▶ _EXERCISE PROMPT_
Filter out all lines without the word "diode" from the data below, please, and copy the rest.
** Opening DATA SHOWN block **
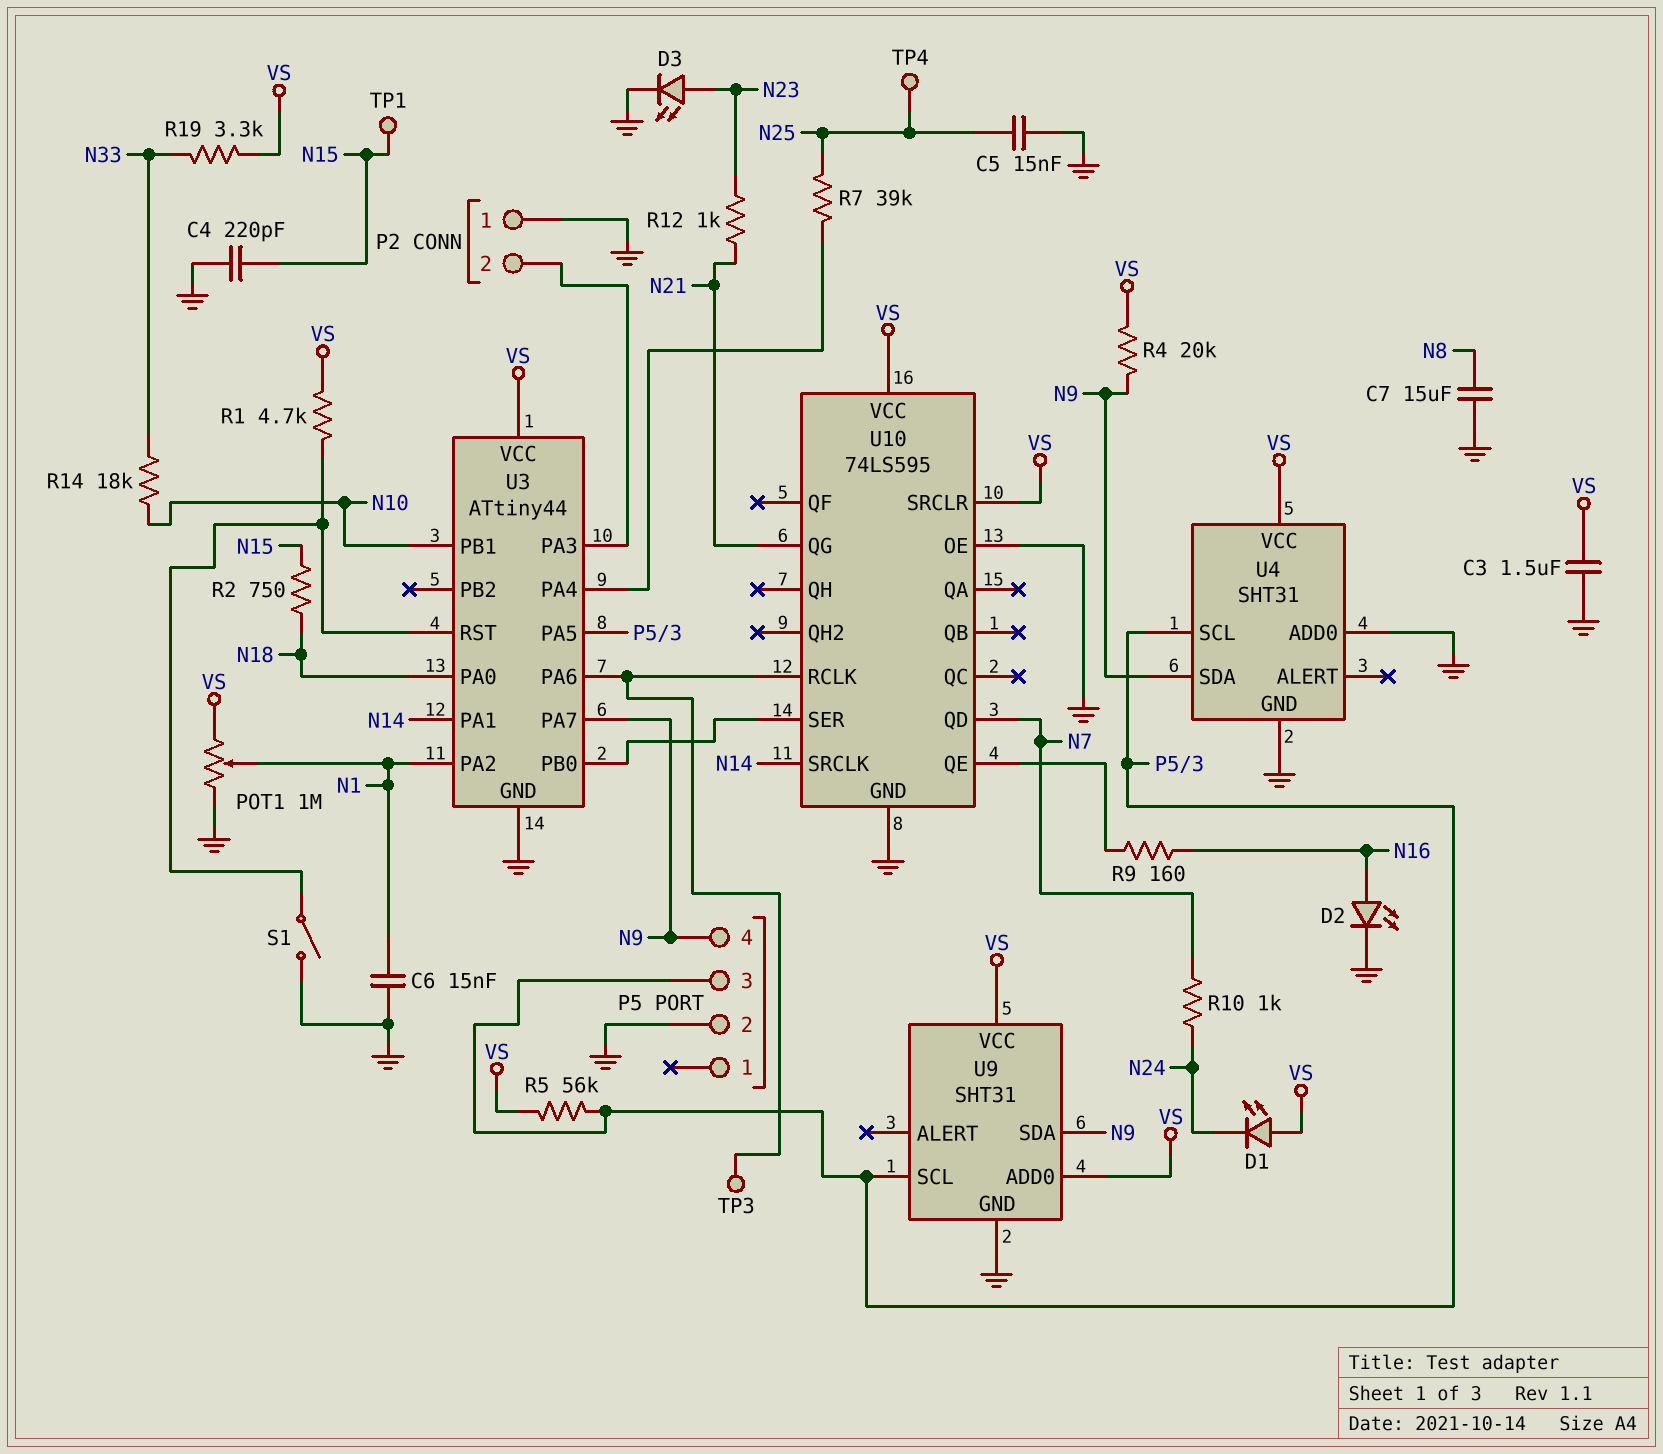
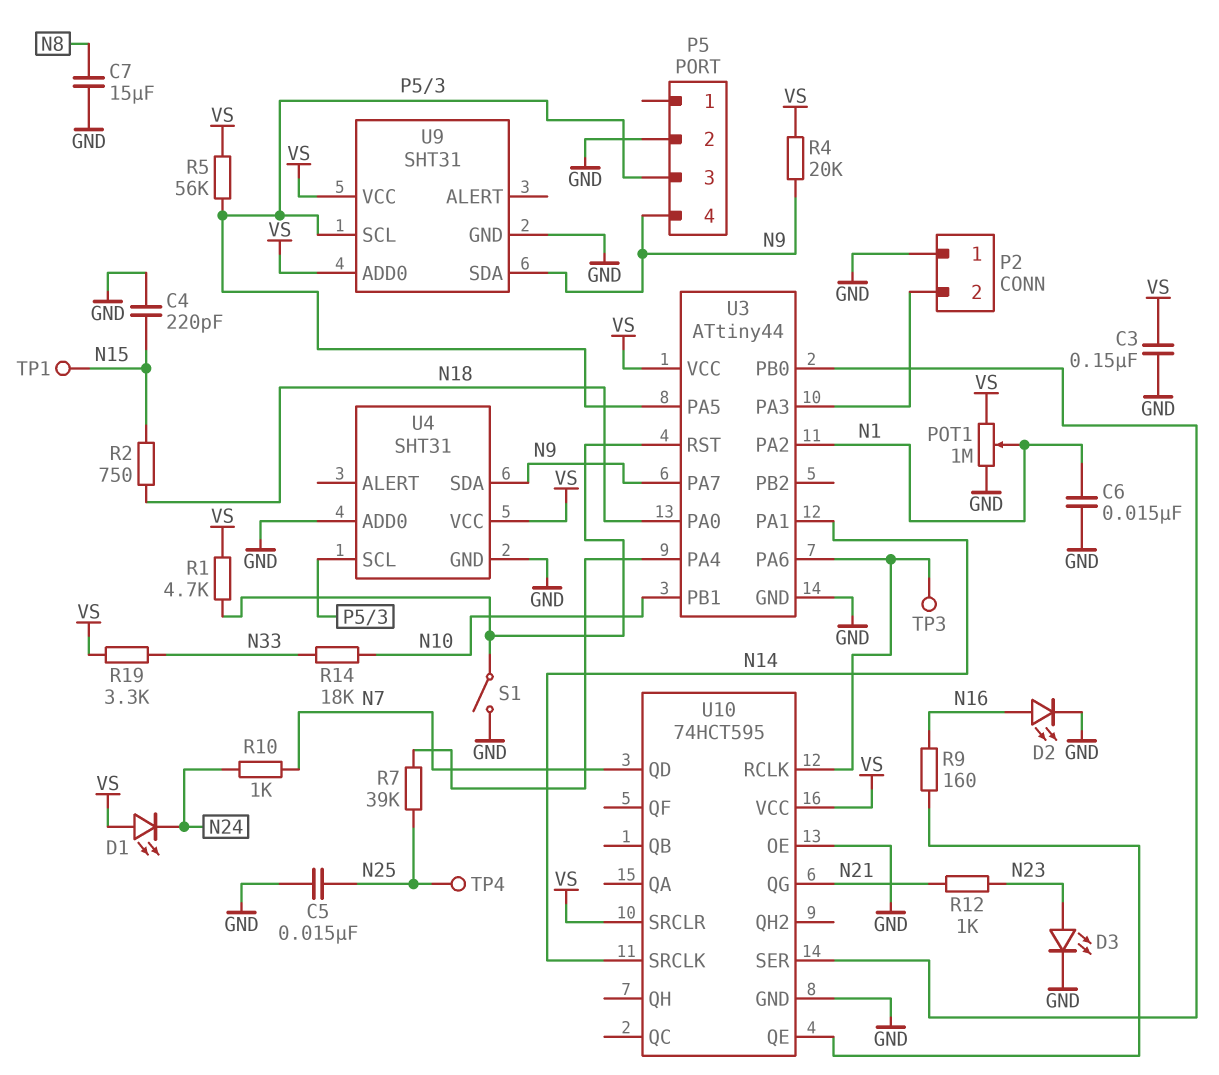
C3: 1.5uF (GND, VS) -> 150nF (GND, VS)
U10: 74LS595 -> 74HCT595

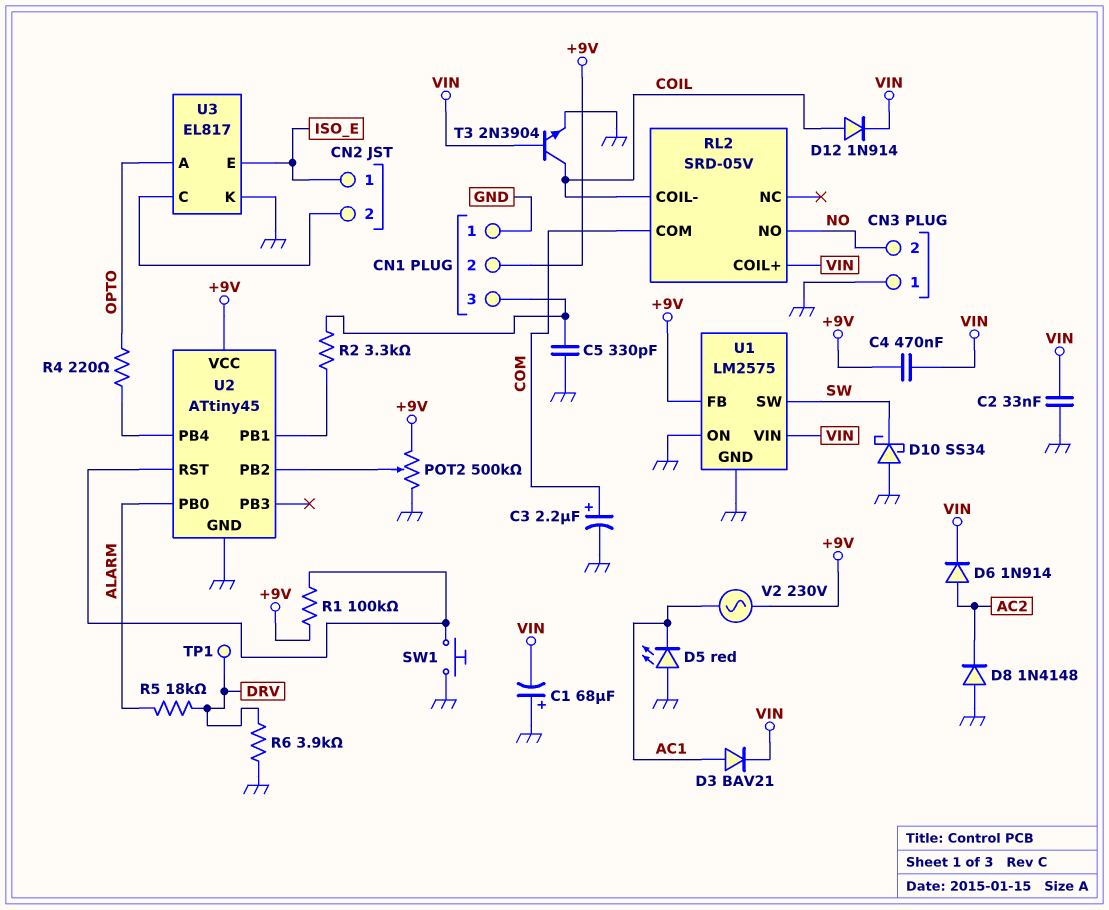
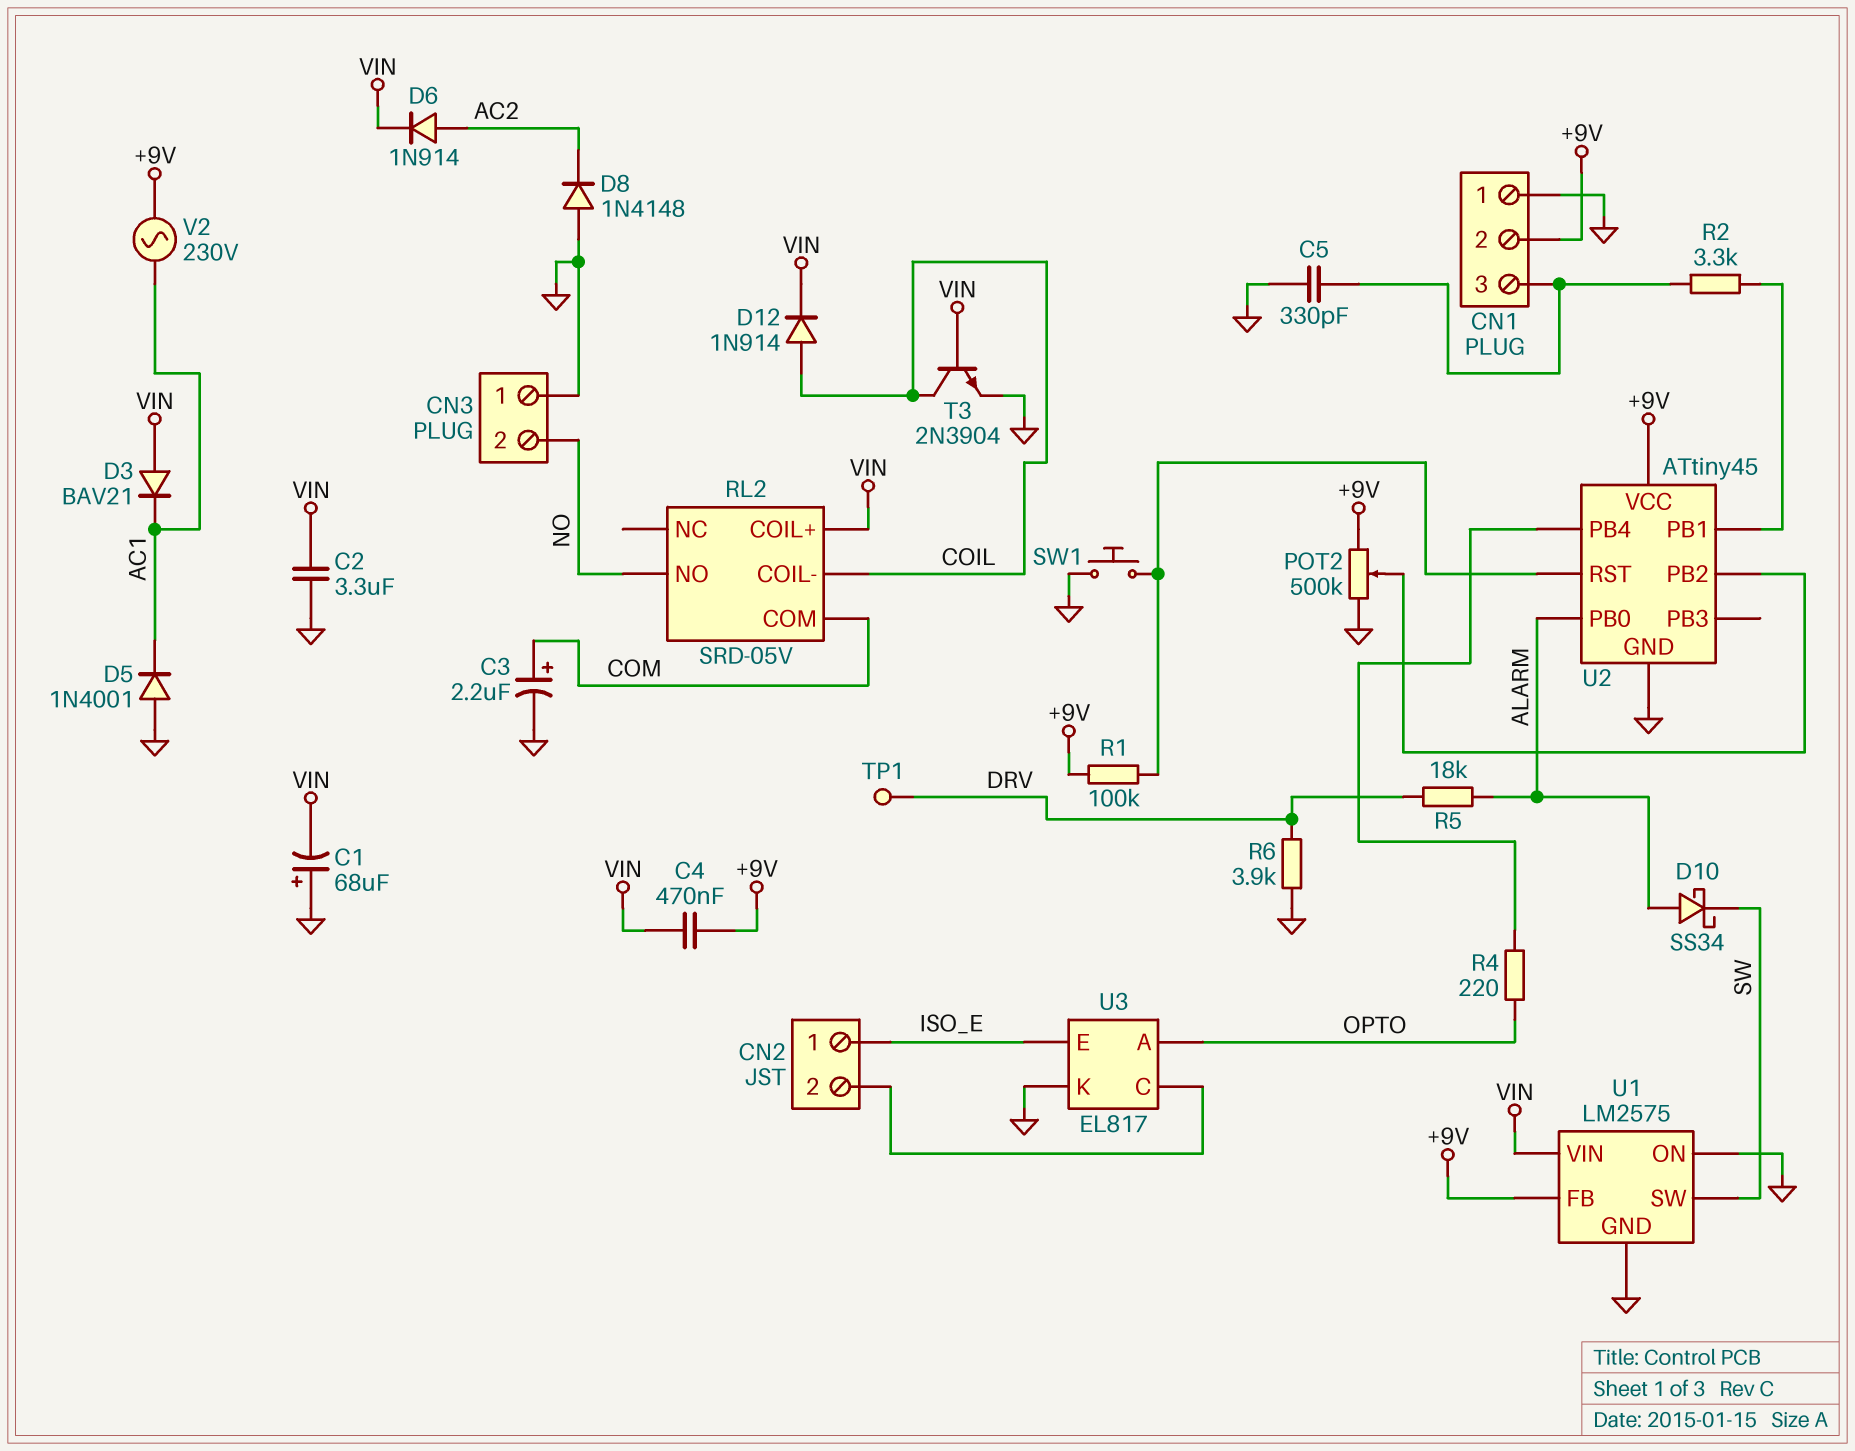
C2: 33nF (GND, VIN) -> 3.3uF (GND, VIN)
D3: diode BAV21 (A AC1, K VIN) -> diode BAV21 (A VIN, K AC1)
D5: LED red (A GND, K AC1) -> diode 1N4001 (A GND, K AC1)
D10: schottky SS34 (A GND, K SW) -> schottky SS34 (A ALARM, K SW)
** Closing DATA SHOWN block **
▶ _SOLUTION FOR THIS PROBLEM_
D3: diode BAV21 (A AC1, K VIN) -> diode BAV21 (A VIN, K AC1)
D5: LED red (A GND, K AC1) -> diode 1N4001 (A GND, K AC1)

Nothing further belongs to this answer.